Task description: Your task is to give the records again exactly. Leave each picture out.

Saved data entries
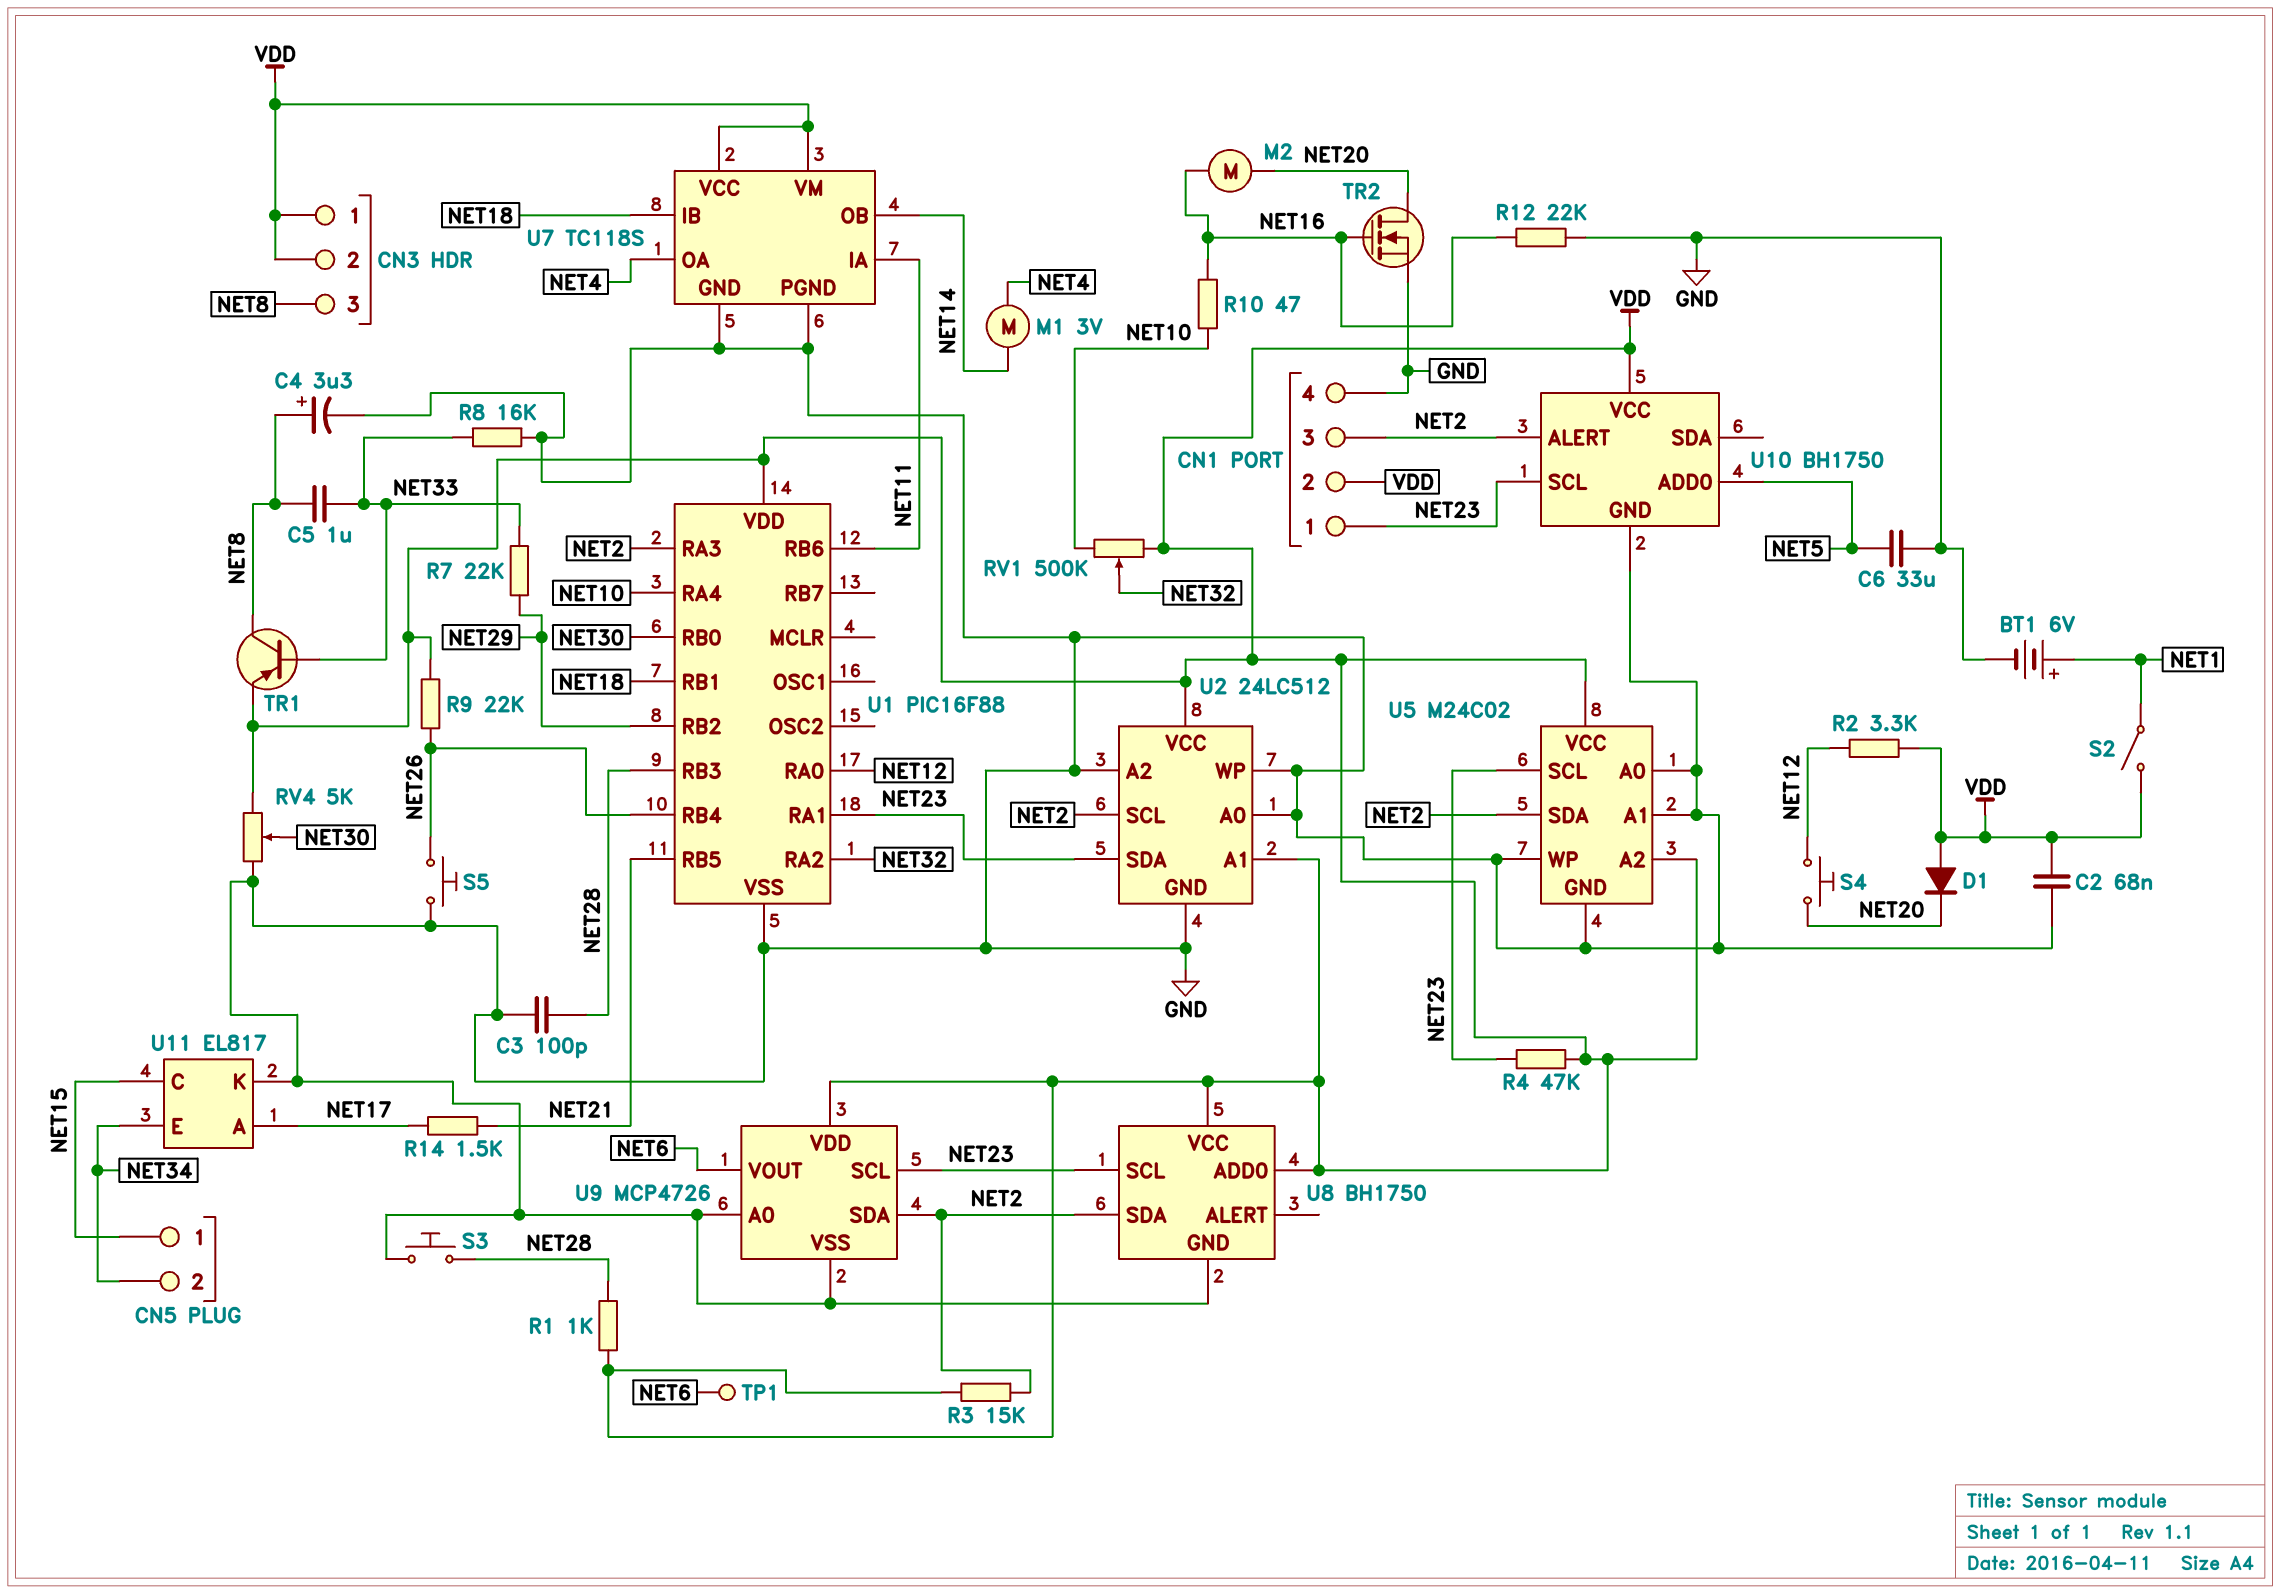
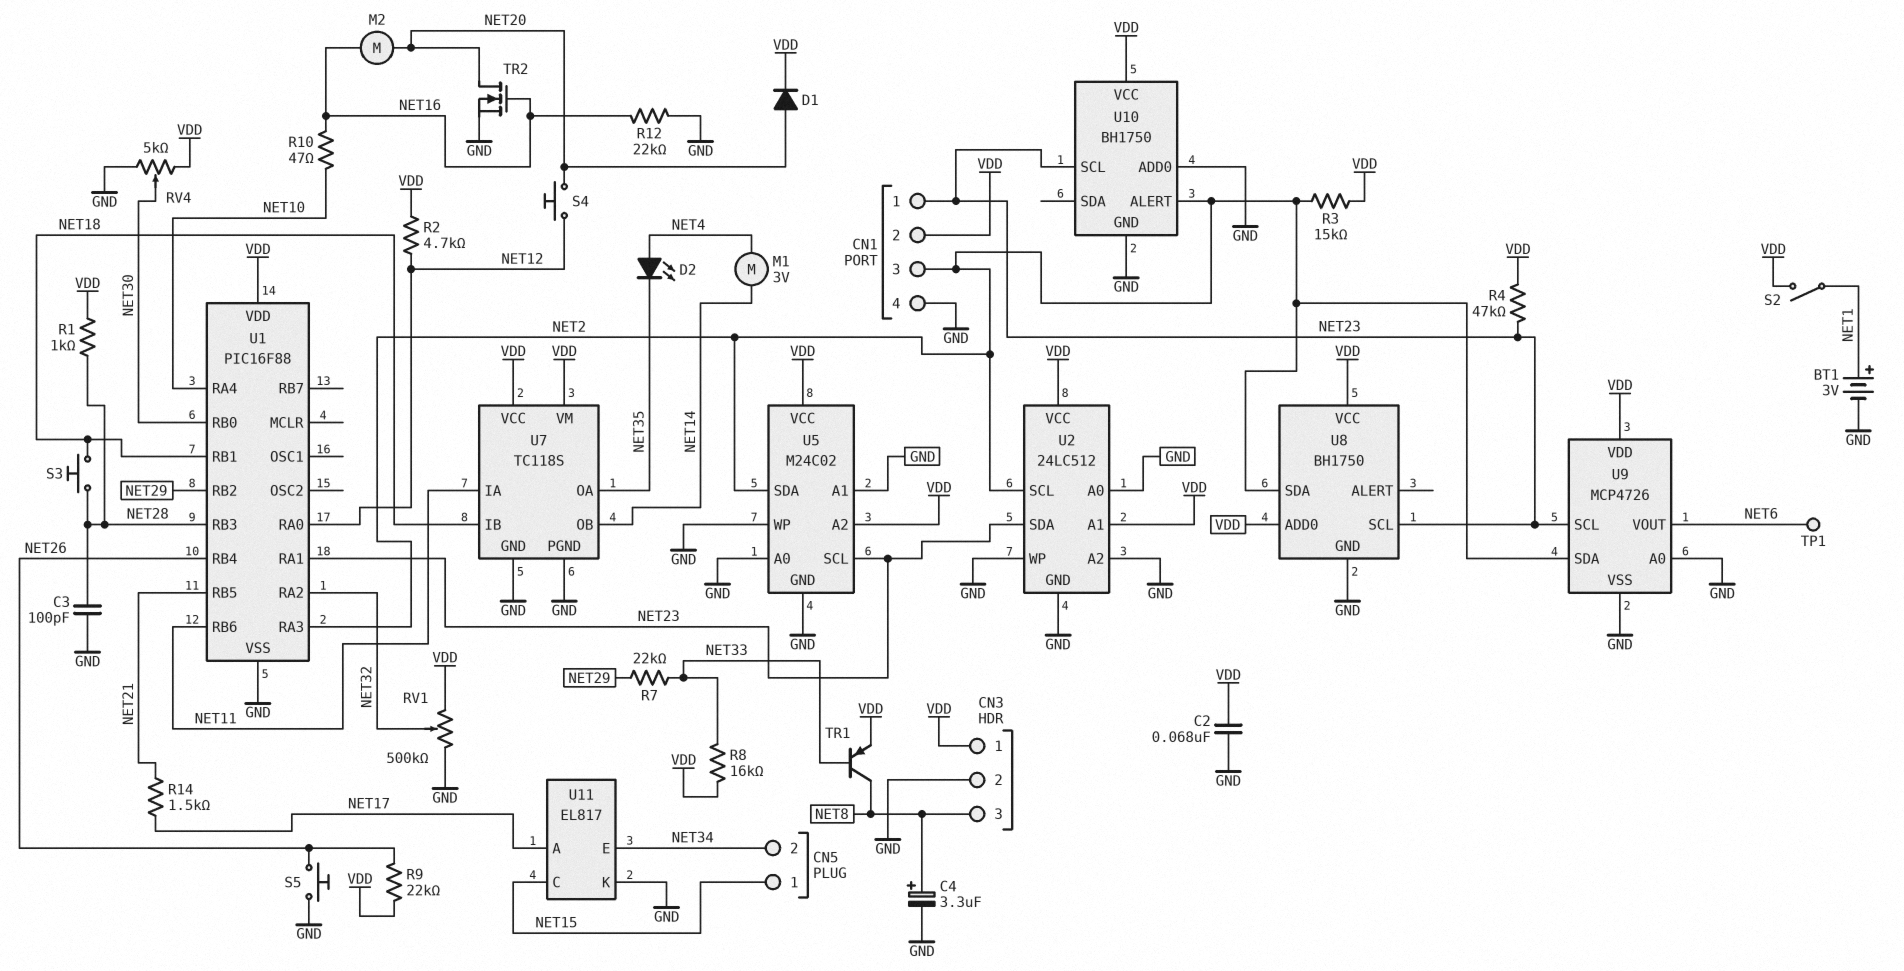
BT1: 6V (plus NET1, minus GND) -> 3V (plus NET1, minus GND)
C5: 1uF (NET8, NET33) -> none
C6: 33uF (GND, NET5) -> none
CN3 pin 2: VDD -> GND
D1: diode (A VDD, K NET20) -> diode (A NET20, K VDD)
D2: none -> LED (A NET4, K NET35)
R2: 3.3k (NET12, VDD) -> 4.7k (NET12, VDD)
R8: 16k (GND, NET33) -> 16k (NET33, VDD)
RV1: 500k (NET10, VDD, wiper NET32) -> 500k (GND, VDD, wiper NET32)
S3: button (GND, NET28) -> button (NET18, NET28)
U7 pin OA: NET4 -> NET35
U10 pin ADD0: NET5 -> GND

Solution:
BT1: 6V (plus NET1, minus GND) -> 3V (plus NET1, minus GND)
C5: 1uF (NET8, NET33) -> none
C6: 33uF (GND, NET5) -> none
CN3 pin 2: VDD -> GND
D1: diode (A VDD, K NET20) -> diode (A NET20, K VDD)
D2: none -> LED (A NET4, K NET35)
R2: 3.3k (NET12, VDD) -> 4.7k (NET12, VDD)
R8: 16k (GND, NET33) -> 16k (NET33, VDD)
RV1: 500k (NET10, VDD, wiper NET32) -> 500k (GND, VDD, wiper NET32)
S3: button (GND, NET28) -> button (NET18, NET28)
U7 pin OA: NET4 -> NET35
U10 pin ADD0: NET5 -> GND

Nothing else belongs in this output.